**Task brief:** Beginning with the line below that contains "camera: 95 degrees left, 10 degrees up" and ending with the line that contains "pink cylinder [391,264,417,303]", retype every line exactly. Pictures are not copied.

**Given records:**
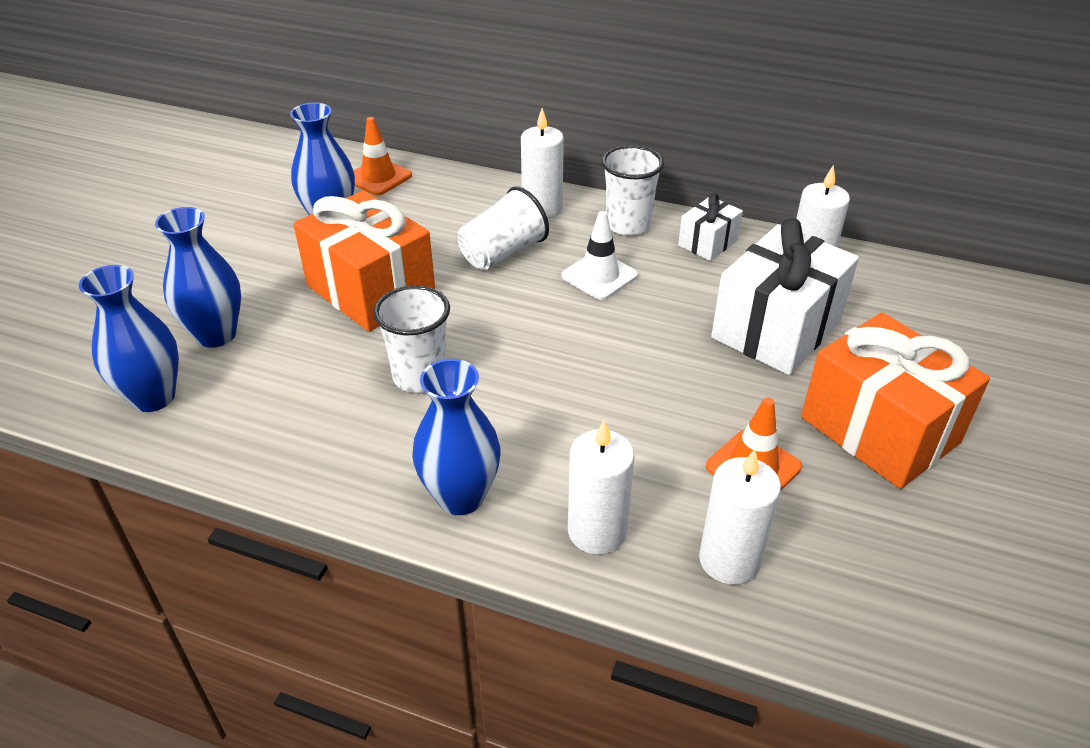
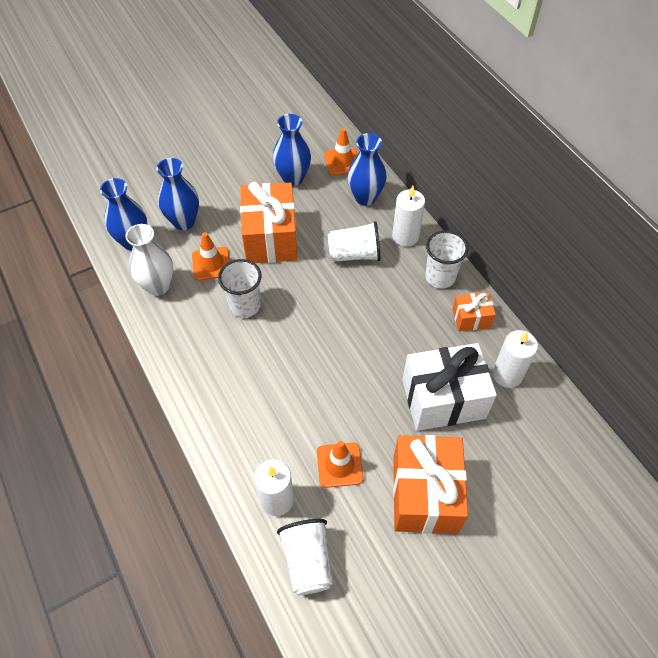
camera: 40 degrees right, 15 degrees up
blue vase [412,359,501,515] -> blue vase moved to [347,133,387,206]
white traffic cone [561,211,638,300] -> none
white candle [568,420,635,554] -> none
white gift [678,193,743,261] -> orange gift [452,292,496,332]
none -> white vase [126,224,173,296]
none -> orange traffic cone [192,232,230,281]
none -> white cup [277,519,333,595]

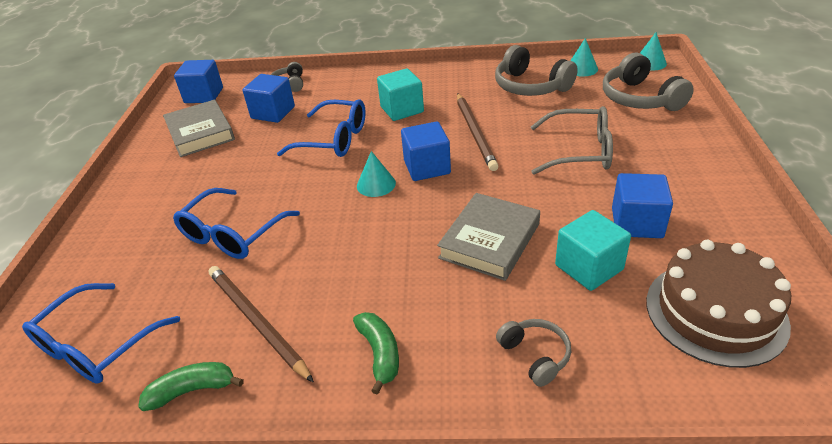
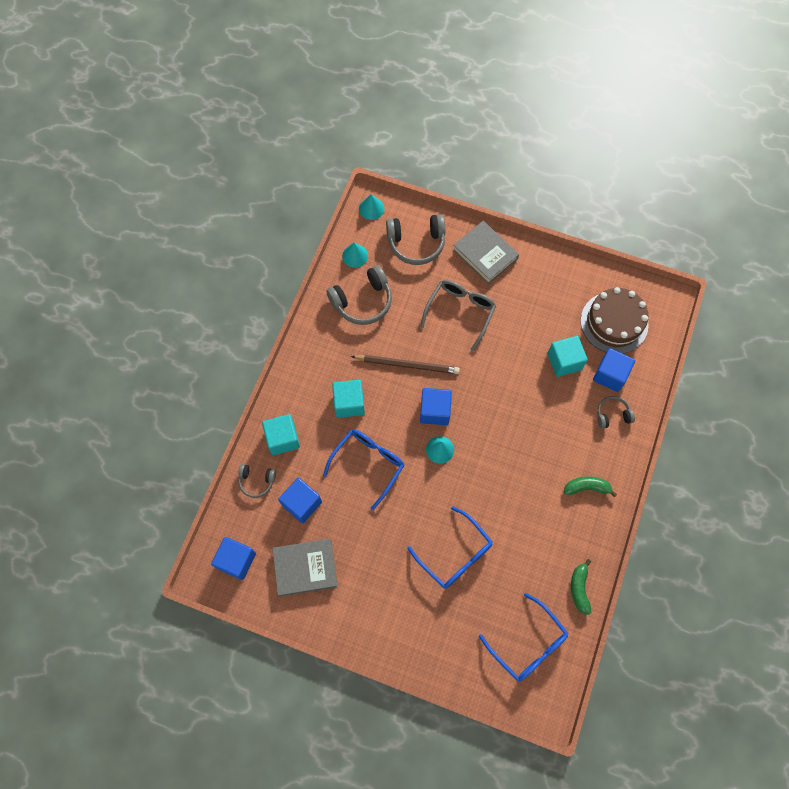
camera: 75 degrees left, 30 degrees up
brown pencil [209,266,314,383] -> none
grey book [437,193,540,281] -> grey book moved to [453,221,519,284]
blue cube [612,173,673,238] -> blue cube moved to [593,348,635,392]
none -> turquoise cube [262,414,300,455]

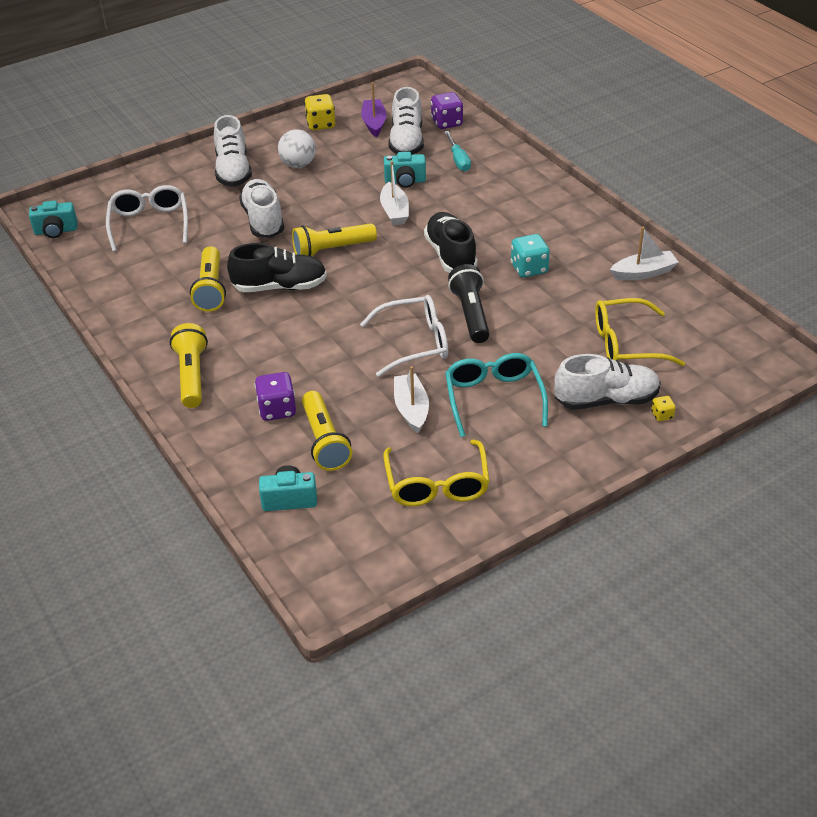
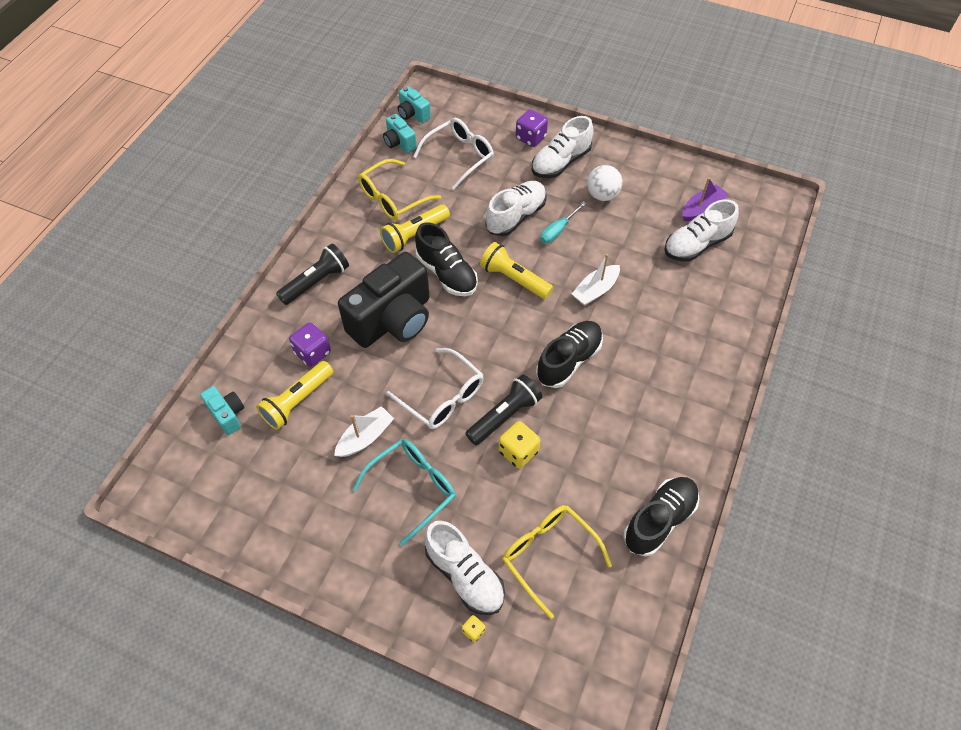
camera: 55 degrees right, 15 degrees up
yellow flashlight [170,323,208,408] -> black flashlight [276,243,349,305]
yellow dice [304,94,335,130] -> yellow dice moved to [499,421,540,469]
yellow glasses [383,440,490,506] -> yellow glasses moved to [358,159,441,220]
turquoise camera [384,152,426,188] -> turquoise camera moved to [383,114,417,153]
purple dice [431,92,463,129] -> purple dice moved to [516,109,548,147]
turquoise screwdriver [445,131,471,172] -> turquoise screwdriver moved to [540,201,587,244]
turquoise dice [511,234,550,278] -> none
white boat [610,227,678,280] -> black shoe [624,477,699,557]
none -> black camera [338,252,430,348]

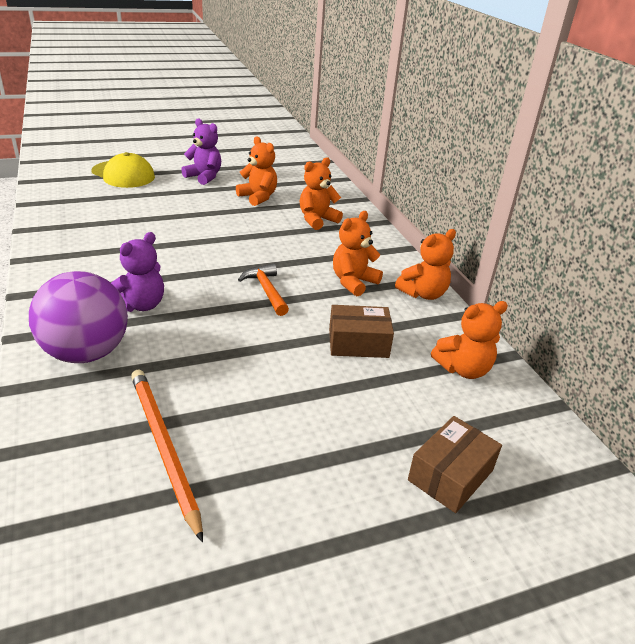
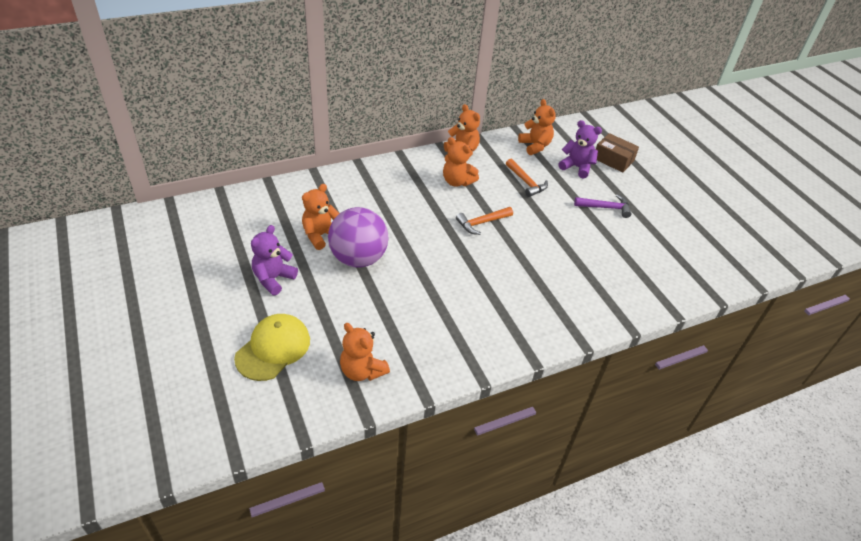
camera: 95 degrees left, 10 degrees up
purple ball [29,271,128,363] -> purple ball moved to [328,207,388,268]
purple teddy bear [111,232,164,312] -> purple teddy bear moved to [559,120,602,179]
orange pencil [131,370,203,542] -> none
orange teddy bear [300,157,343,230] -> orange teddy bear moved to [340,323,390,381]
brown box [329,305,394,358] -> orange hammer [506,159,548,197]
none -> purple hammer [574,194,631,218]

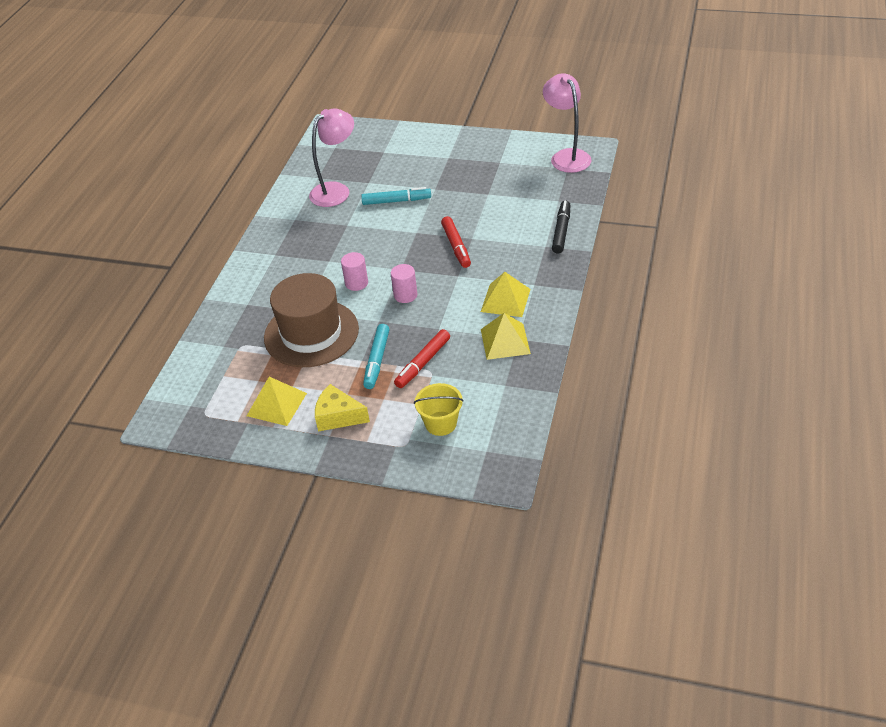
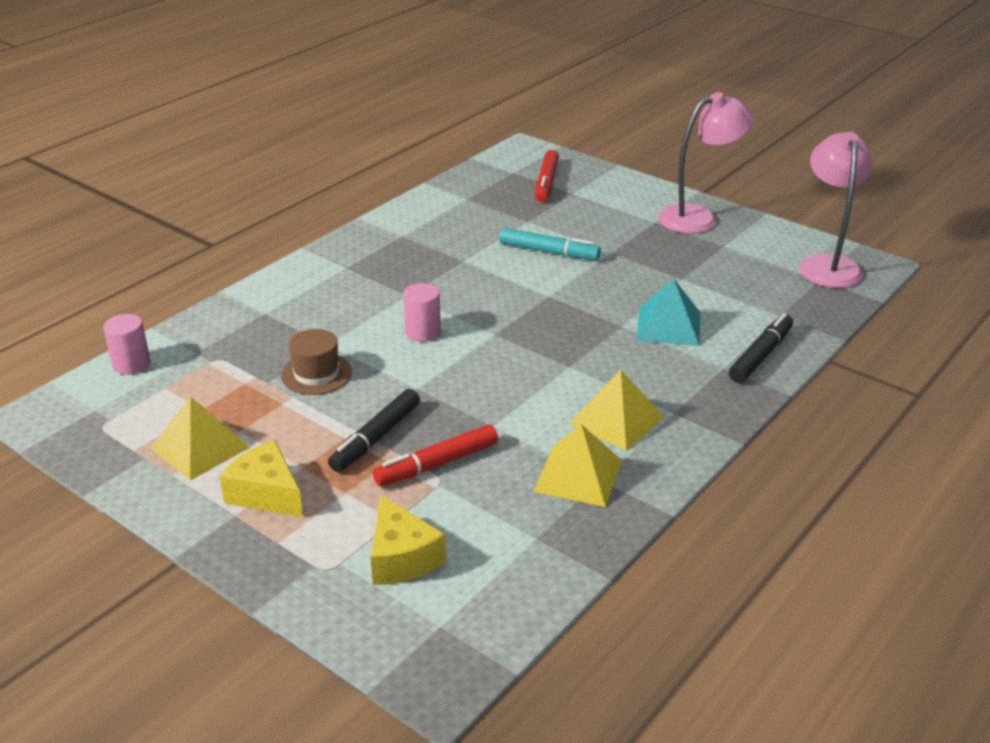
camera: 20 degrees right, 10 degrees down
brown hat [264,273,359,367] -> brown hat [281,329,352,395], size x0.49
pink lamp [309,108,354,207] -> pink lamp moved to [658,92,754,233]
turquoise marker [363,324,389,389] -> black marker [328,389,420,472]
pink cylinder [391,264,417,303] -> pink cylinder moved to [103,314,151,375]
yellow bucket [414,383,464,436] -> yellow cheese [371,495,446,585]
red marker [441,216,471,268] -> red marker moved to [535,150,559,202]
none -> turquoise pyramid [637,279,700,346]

**Answer to the exercise:**
camera: 95 degrees left, 10 degrees up
purple ball [29,271,128,363] -> purple ball moved to [328,207,388,268]
purple teddy bear [111,232,164,312] -> purple teddy bear moved to [559,120,602,179]
orange pencil [131,370,203,542] -> none
orange teddy bear [300,157,343,230] -> orange teddy bear moved to [340,323,390,381]
brown box [329,305,394,358] -> orange hammer [506,159,548,197]
none -> purple hammer [574,194,631,218]

camera: 20 degrees right, 10 degrees down
brown hat [264,273,359,367] -> brown hat [281,329,352,395], size x0.49
pink lamp [309,108,354,207] -> pink lamp moved to [658,92,754,233]
turquoise marker [363,324,389,389] -> black marker [328,389,420,472]
pink cylinder [391,264,417,303] -> pink cylinder moved to [103,314,151,375]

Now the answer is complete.